- _Action item_
Once the line containing "none -> grey 1x4 tile [105,159,227,238]" is found in the records below, return it and each following line exactly, up to and including the line containing "tan 1x2 brick [256,147,317,218]", and nothing else.

#### Material for this exercise ####

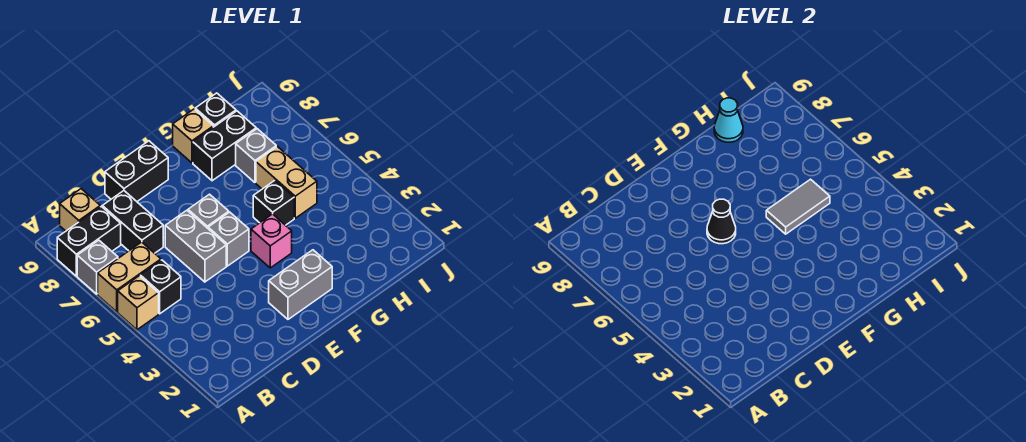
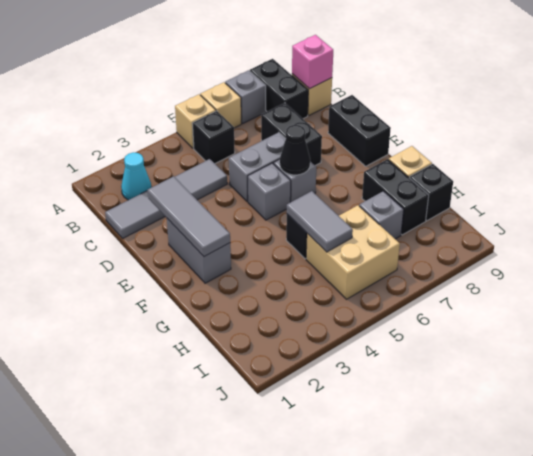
tan 1x2 brick [98,242,161,312] -> tan 1x1 brick [200,82,241,128]
none -> grey 1x4 tile [105,159,227,238]
black 1x2 brick [102,191,163,253] -> black 1x2 brick turned to [261,103,322,166]
none -> grey 1x3 tile [148,176,230,257]
pink 1x1 brick [251,214,292,268] -> pink 1x1 brick moved to [292,35,333,89]
tan 1x2 brick [256,147,317,218] -> tan 2x2 brick [306,205,400,299]
cyan 1x1 cone [714,98,743,142] -> cyan 1x1 cone moved to [121,152,152,200]

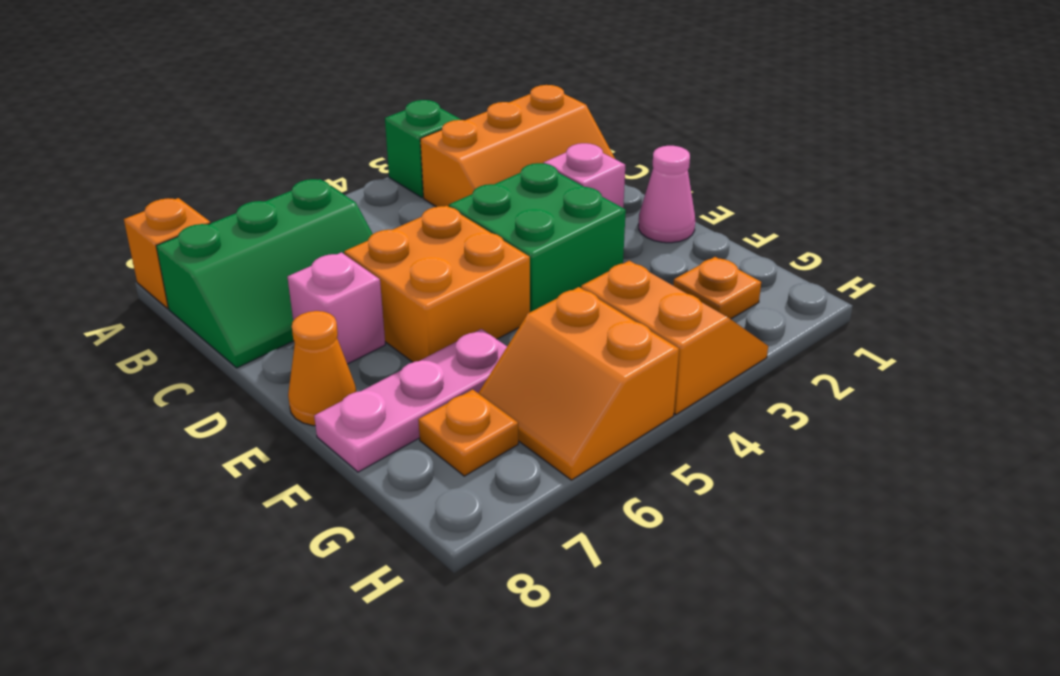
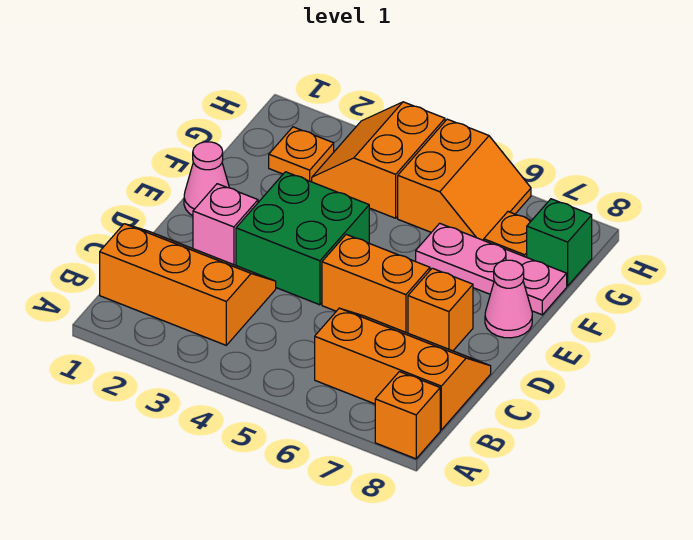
green 1x1 brick [385,100,461,198] -> green 1x1 brick moved to [527,199,592,286]
green 2x3 slope [156,179,373,368] -> orange 2x3 slope [315,308,491,430]
orange 2x2 brick [344,206,530,362] -> orange 1x2 brick [322,234,430,333]
pink 1x1 brick [288,252,385,364] -> orange 1x1 brick [408,268,473,351]
orange 1x1 cone [288,311,357,426] -> pink 1x1 cone [485,260,532,338]

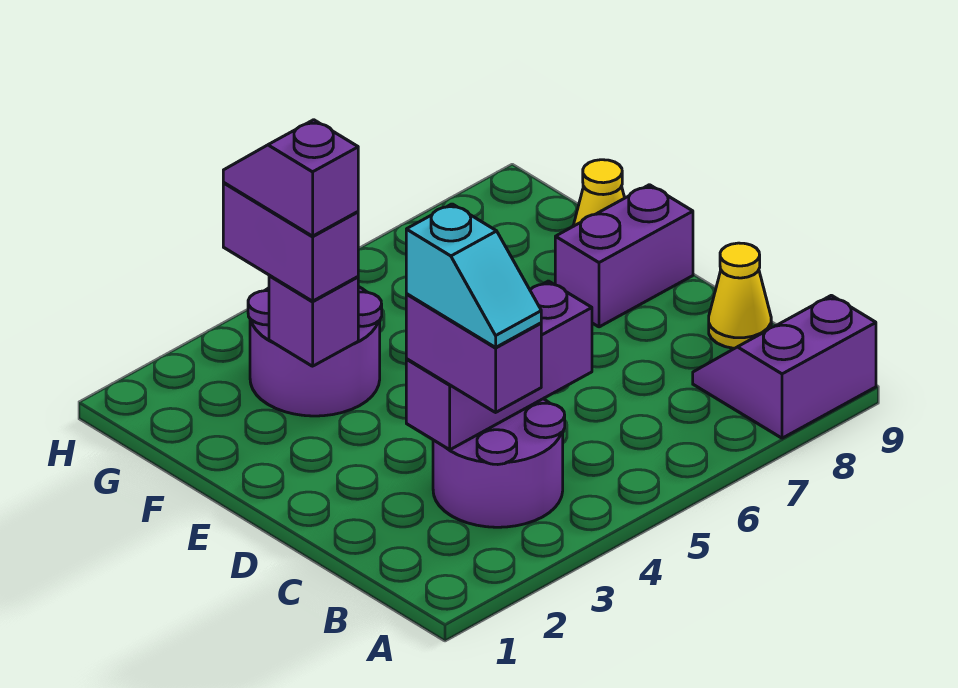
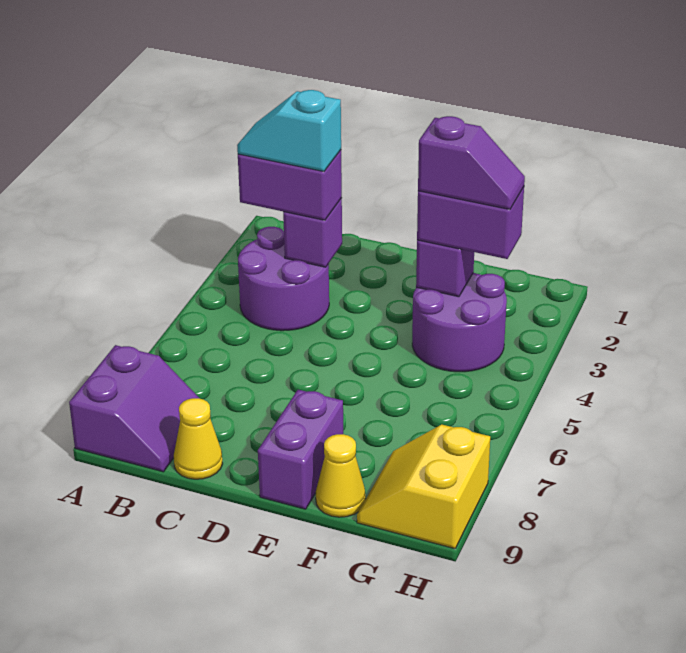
purple 1x3 brick [406,281,592,450] -> purple 1x1 brick [283,198,342,267]
none -> yellow 2x2 slope [357,425,490,549]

####

- _Exercise answer_
none -> grey 1x4 tile [105,159,227,238]
black 1x2 brick [102,191,163,253] -> black 1x2 brick turned to [261,103,322,166]
none -> grey 1x3 tile [148,176,230,257]
pink 1x1 brick [251,214,292,268] -> pink 1x1 brick moved to [292,35,333,89]
tan 1x2 brick [256,147,317,218] -> tan 2x2 brick [306,205,400,299]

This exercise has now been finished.